--- DATA TO PROCESS Enclosed Below ---
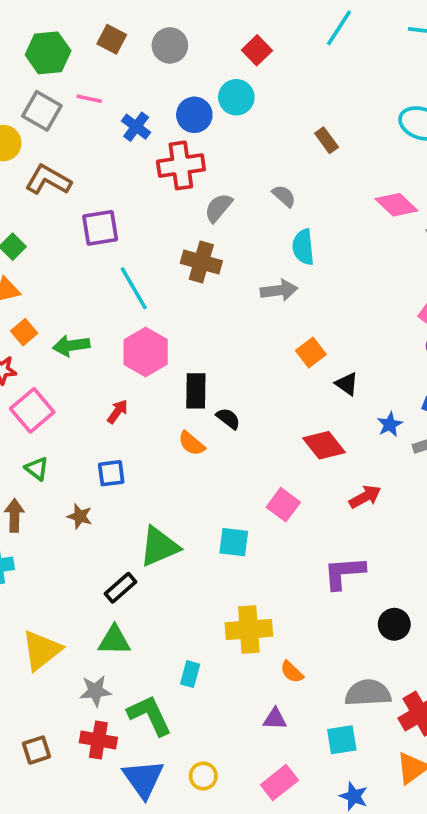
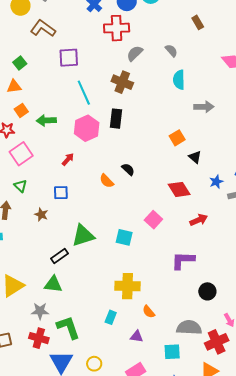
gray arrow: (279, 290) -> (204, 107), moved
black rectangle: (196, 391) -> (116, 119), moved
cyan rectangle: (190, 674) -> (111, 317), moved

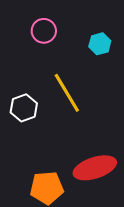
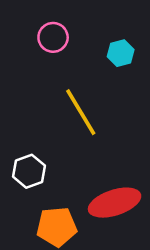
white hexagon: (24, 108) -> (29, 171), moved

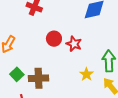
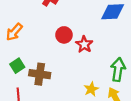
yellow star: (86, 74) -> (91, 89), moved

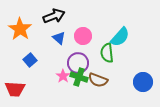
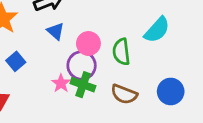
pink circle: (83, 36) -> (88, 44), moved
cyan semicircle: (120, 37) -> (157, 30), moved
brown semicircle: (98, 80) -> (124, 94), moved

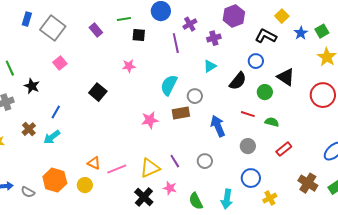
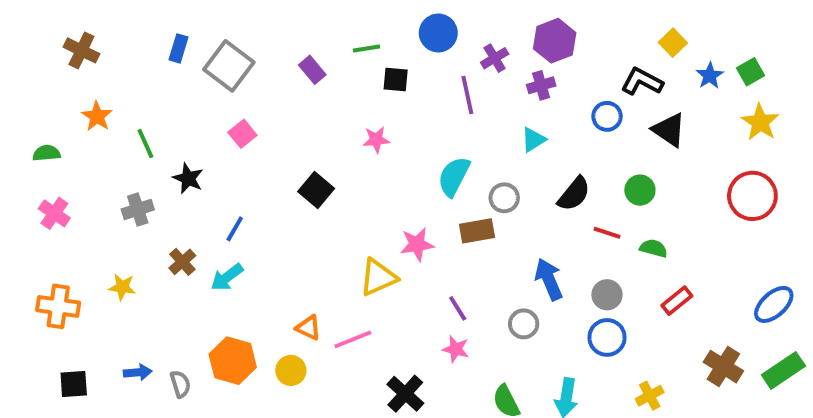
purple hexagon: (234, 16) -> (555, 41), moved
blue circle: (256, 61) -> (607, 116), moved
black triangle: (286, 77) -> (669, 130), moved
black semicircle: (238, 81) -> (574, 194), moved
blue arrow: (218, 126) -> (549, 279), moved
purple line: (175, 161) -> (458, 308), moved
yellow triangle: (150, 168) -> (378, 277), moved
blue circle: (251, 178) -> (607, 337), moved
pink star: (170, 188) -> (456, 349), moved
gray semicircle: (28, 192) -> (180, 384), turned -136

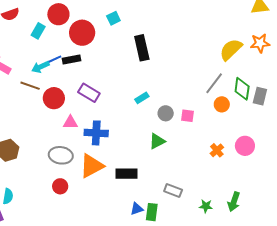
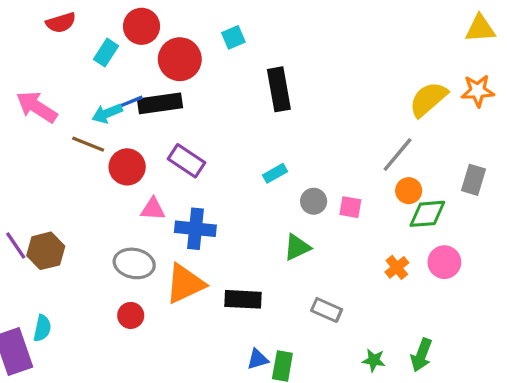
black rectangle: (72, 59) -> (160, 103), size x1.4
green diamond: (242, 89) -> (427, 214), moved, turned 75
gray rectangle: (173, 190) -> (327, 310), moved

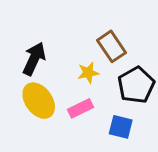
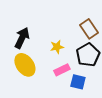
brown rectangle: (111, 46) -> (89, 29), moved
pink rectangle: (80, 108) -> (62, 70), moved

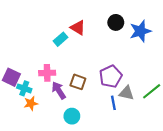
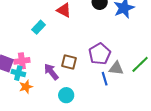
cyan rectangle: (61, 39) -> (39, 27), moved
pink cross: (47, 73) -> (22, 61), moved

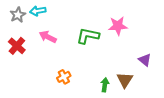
--- End of Enclosed DATA TO PROCESS ---
--- DATA TO PROCESS Enclosed Below ---
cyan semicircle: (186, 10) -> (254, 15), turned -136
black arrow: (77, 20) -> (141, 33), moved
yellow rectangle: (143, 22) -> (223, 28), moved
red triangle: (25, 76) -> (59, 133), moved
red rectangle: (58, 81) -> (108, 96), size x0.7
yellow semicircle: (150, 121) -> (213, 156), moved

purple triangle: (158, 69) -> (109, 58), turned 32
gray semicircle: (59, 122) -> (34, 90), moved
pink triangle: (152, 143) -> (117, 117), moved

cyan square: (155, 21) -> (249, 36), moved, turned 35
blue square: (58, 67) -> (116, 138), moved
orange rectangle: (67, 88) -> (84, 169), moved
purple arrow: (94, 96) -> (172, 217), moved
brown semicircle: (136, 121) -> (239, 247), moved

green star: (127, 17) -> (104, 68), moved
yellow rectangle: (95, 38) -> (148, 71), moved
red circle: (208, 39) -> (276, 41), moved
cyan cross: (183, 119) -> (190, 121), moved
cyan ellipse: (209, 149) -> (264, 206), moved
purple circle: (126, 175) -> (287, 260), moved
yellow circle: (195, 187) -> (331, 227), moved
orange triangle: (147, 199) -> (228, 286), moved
--- End of Enclosed DATA TO PROCESS ---
### WHAT YOU SHOULD DO
Both the line containing "cyan rectangle: (190, 674)" and the line containing "purple hexagon: (234, 16) -> (555, 41), moved" above belong in the output, as do the lines between them. Print them exactly, without pictures.

### TASK RESPONSE
cyan rectangle: (190, 674) -> (111, 317), moved

white hexagon: (24, 108) -> (29, 171), moved

yellow star: (86, 74) -> (91, 89), moved

pink circle: (83, 36) -> (88, 44), moved
cyan semicircle: (120, 37) -> (157, 30), moved
brown semicircle: (98, 80) -> (124, 94), moved

purple hexagon: (234, 16) -> (555, 41), moved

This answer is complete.